Extracted information Start Marker

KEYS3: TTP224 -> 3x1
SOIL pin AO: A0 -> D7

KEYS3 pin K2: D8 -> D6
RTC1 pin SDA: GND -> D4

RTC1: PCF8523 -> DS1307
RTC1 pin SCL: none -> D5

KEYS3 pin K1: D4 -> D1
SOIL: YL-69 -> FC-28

Extracted information End Marker
Extracted information Start Marker

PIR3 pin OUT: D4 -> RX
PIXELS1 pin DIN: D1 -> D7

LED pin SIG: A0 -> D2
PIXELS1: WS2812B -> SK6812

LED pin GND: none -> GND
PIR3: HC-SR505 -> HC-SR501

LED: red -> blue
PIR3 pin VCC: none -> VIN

Extracted information End Marker
Extracted information Start Marker

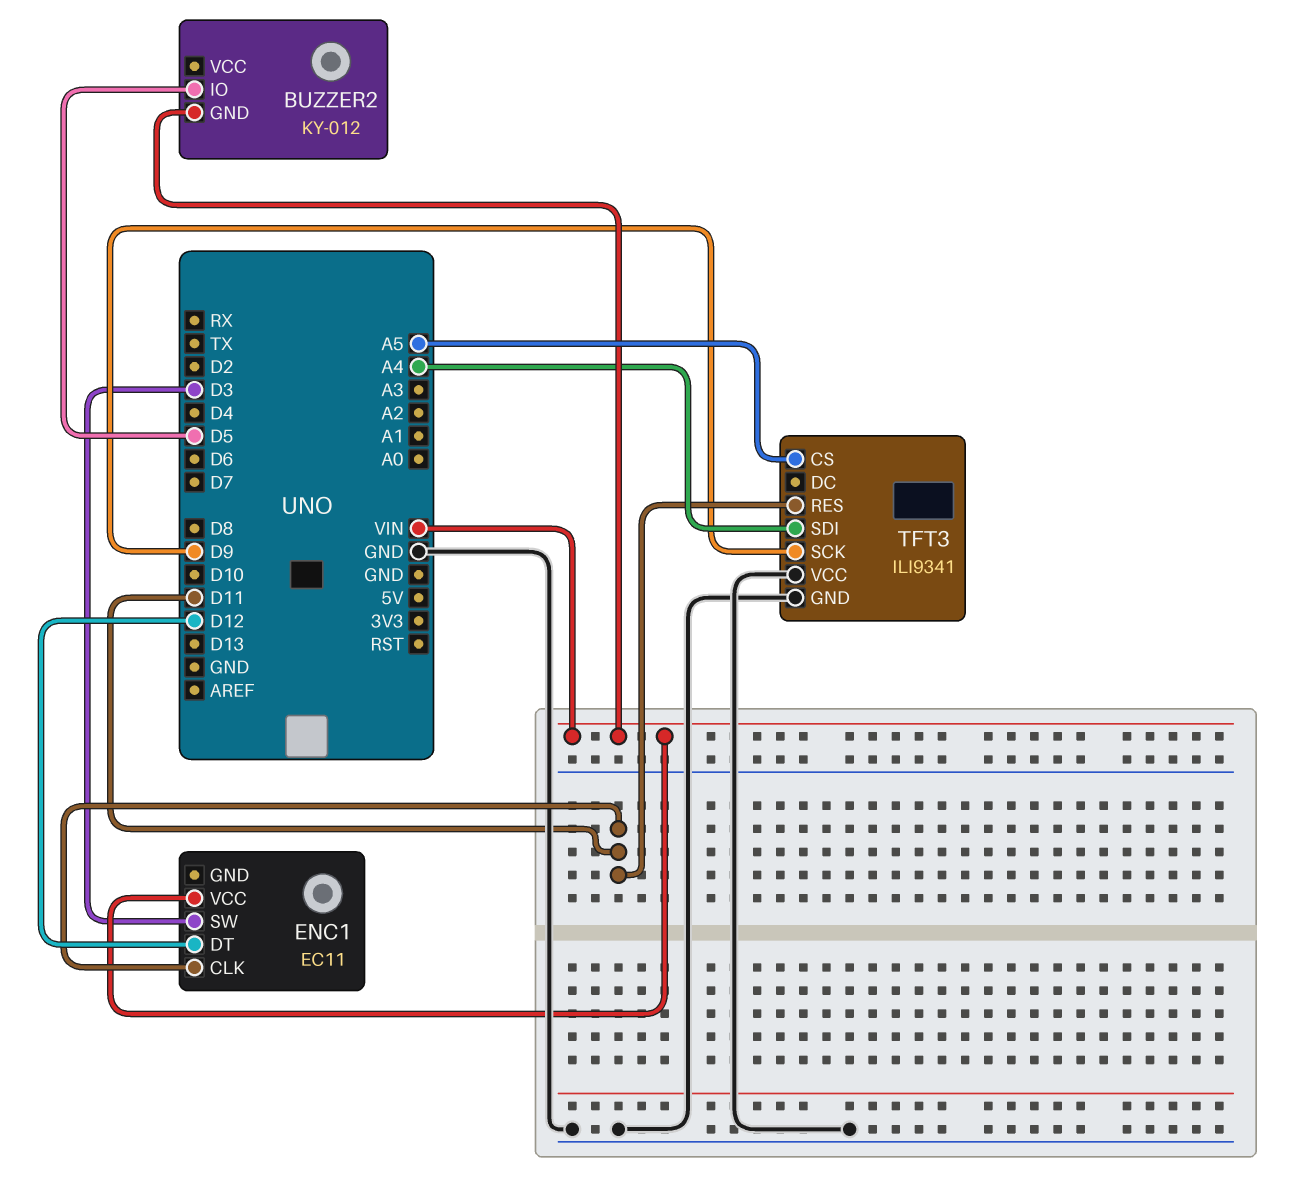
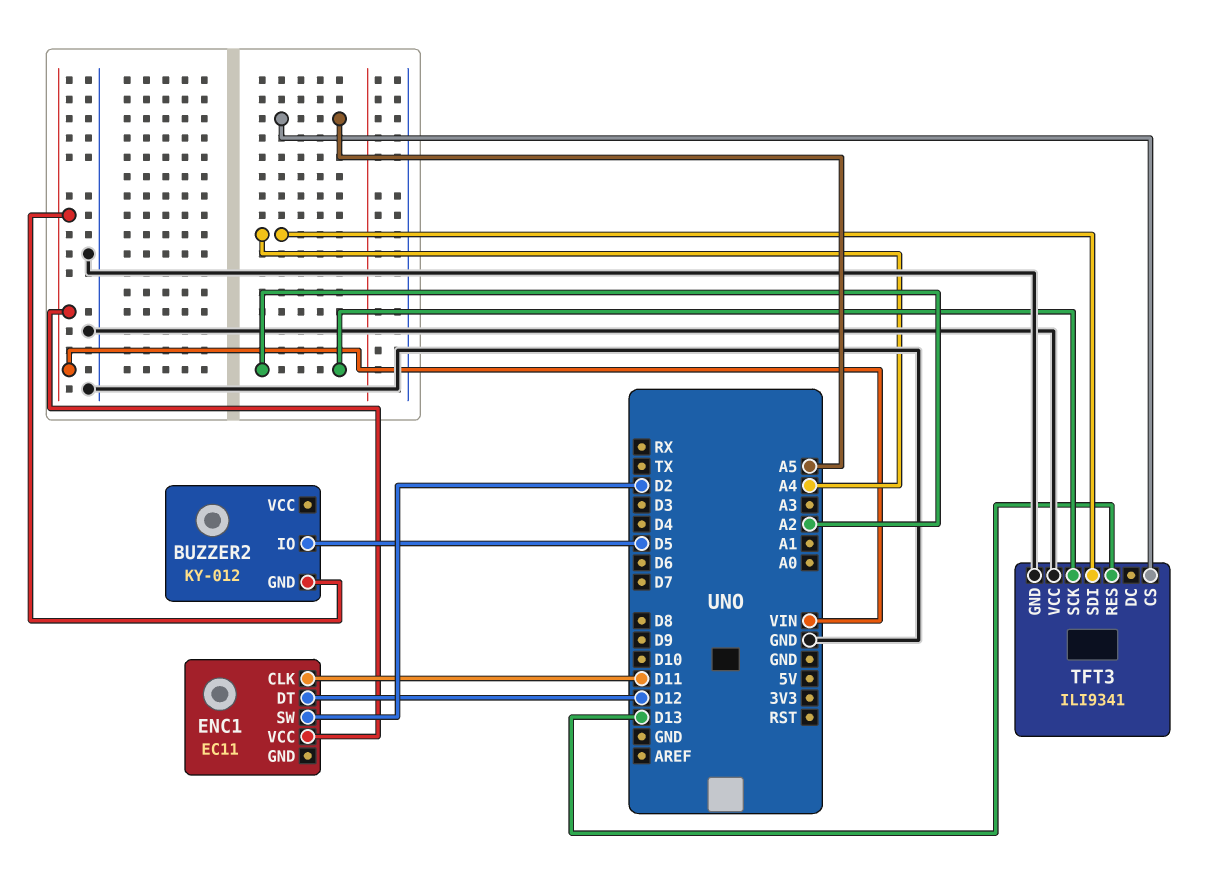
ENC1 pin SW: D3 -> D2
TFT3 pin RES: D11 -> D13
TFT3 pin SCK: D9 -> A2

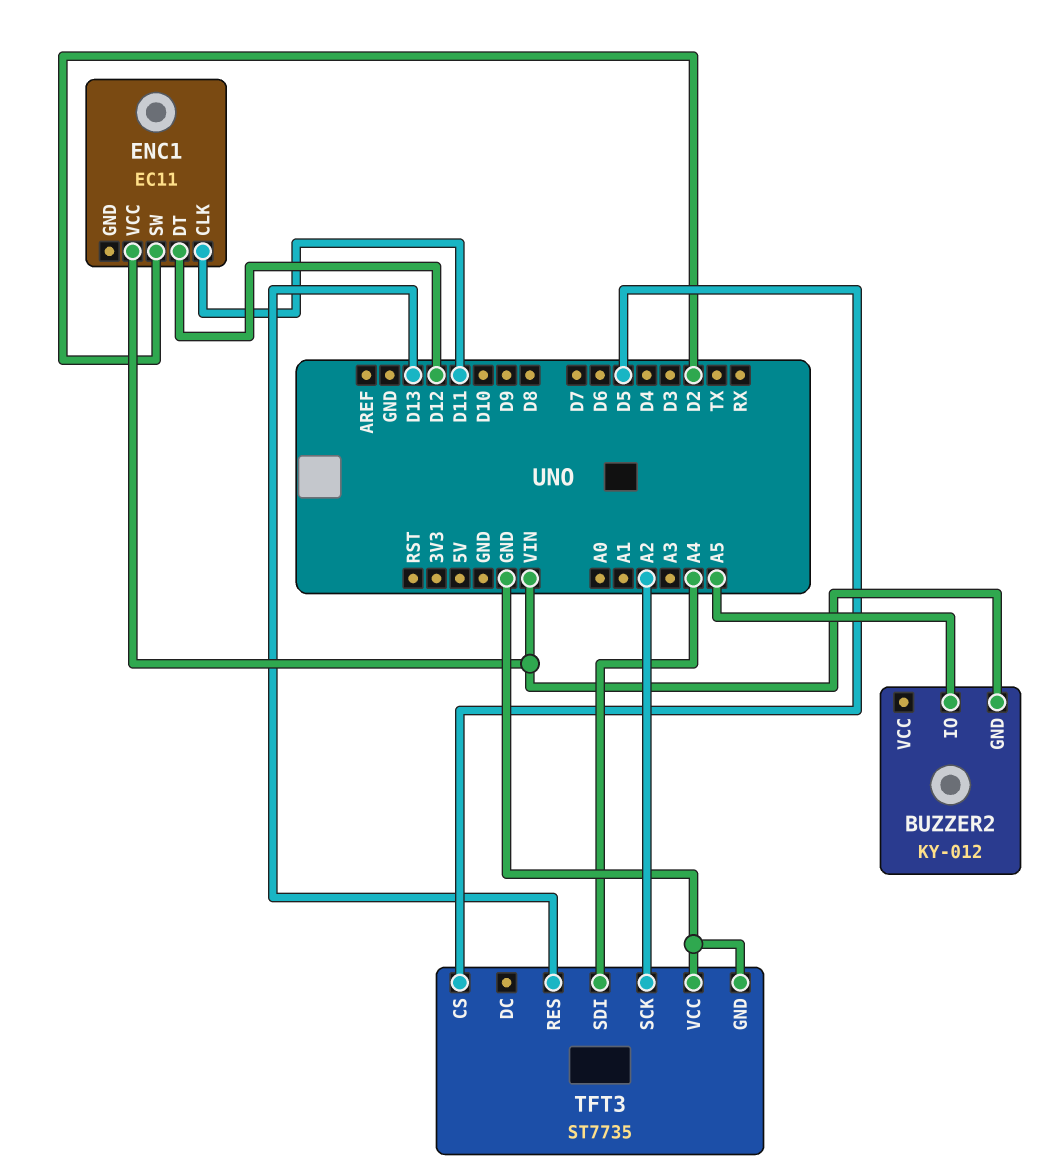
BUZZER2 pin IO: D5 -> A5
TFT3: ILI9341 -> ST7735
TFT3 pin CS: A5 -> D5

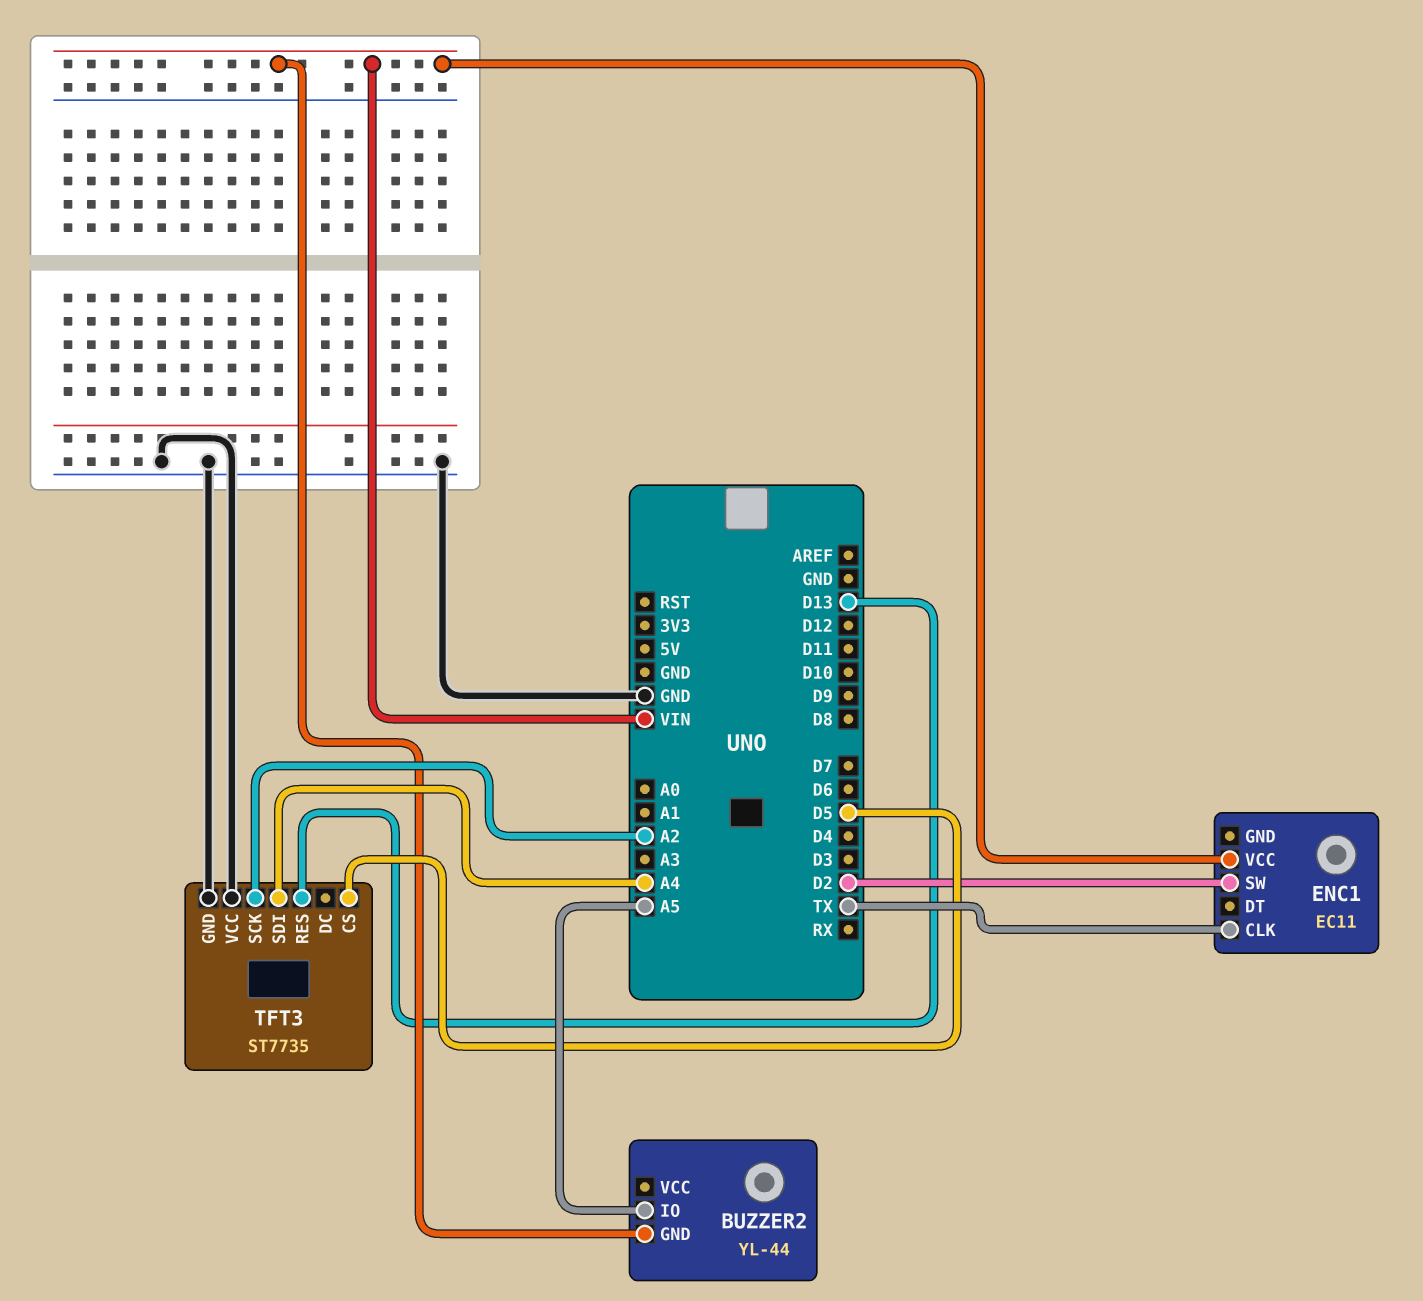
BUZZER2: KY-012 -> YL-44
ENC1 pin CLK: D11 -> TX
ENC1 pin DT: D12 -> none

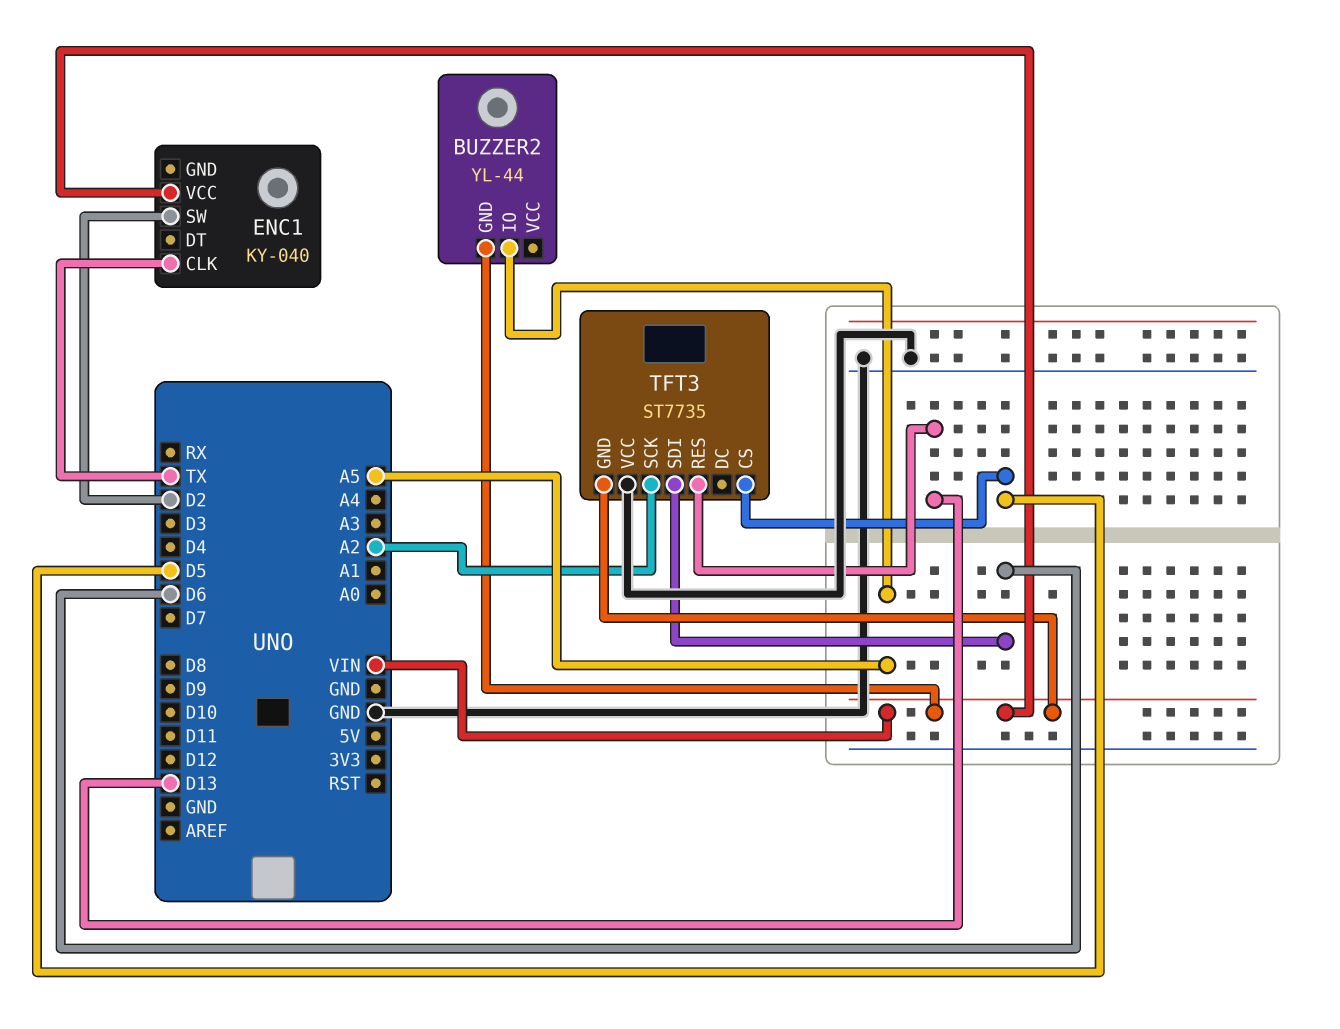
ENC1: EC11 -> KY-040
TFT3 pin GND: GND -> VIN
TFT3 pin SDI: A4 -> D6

Extracted information End Marker

→ **Work to be completed**
When you reach the line in the material above that holds "ENC1: EC11 -> KY-040", begin reproducing lines exactly, and stop after the line that holds "TFT3 pin SDI: A4 -> D6".

→ **Answer section**
ENC1: EC11 -> KY-040
TFT3 pin GND: GND -> VIN
TFT3 pin SDI: A4 -> D6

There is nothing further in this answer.